── Data for this exercise ──

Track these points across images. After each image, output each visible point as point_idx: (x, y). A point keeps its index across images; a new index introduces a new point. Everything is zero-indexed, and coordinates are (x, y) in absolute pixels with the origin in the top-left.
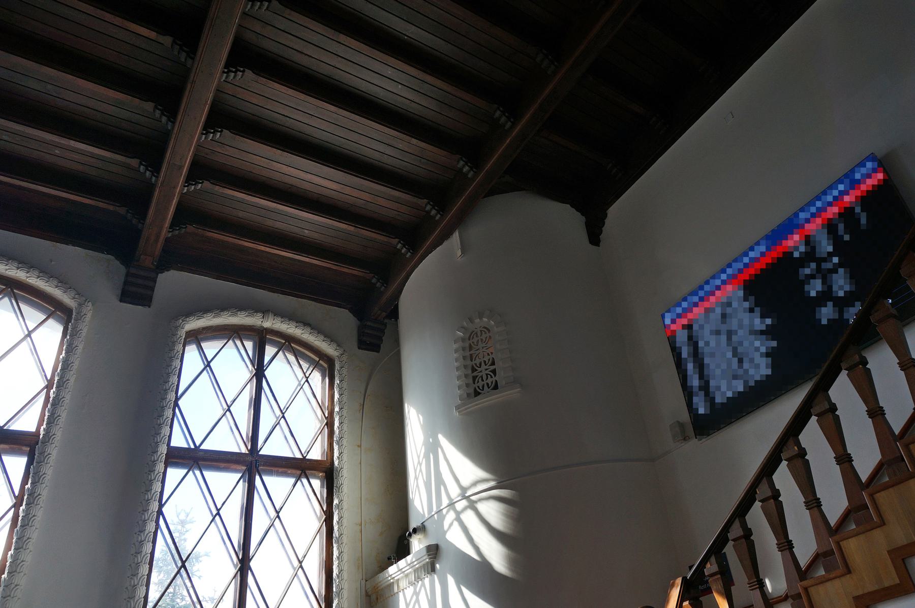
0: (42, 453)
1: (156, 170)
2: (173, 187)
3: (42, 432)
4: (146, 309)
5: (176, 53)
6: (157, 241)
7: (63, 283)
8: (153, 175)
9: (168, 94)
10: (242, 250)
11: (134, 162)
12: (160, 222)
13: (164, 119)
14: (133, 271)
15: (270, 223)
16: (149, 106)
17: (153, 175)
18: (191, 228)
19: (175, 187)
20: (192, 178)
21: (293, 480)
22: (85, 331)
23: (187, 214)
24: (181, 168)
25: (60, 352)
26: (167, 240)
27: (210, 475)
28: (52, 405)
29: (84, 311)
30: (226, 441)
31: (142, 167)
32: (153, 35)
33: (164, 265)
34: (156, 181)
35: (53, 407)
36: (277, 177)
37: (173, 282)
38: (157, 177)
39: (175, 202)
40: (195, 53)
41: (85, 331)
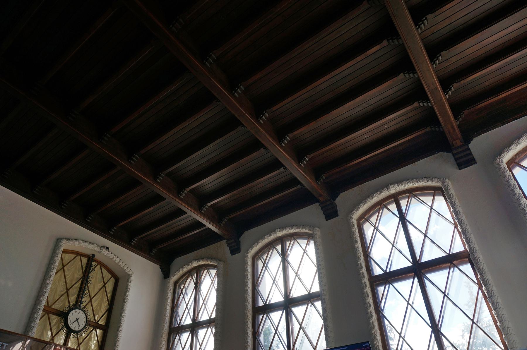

───

- _Exercise description_:
Copy all of the records above word for word, leaving out the pictures.

- _Solved exercise_:
Track these points across images. After each image, output each visible point as point_idx: (x, y). A point keeps its index across images; a new index introduces a new point. Everything is zero-indexed, and coordinates are (x, y) in absolute pixels with the origin in the top-left.
0: (42, 453)
1: (156, 170)
2: (173, 187)
3: (42, 432)
4: (146, 309)
5: (176, 53)
6: (157, 241)
7: (63, 283)
8: (153, 175)
9: (168, 94)
10: (242, 250)
11: (134, 162)
12: (160, 222)
13: (164, 119)
14: (133, 271)
15: (270, 223)
16: (149, 106)
17: (153, 175)
18: (191, 228)
19: (175, 187)
20: (192, 178)
21: (293, 480)
22: (85, 331)
23: (187, 214)
24: (181, 168)
25: (60, 352)
26: (167, 240)
27: (210, 475)
28: (52, 405)
29: (84, 311)
30: (226, 441)
31: (142, 167)
32: (153, 35)
33: (164, 265)
34: (156, 181)
35: (53, 407)
36: (277, 177)
37: (173, 282)
38: (157, 177)
39: (175, 202)
40: (195, 53)
41: (85, 331)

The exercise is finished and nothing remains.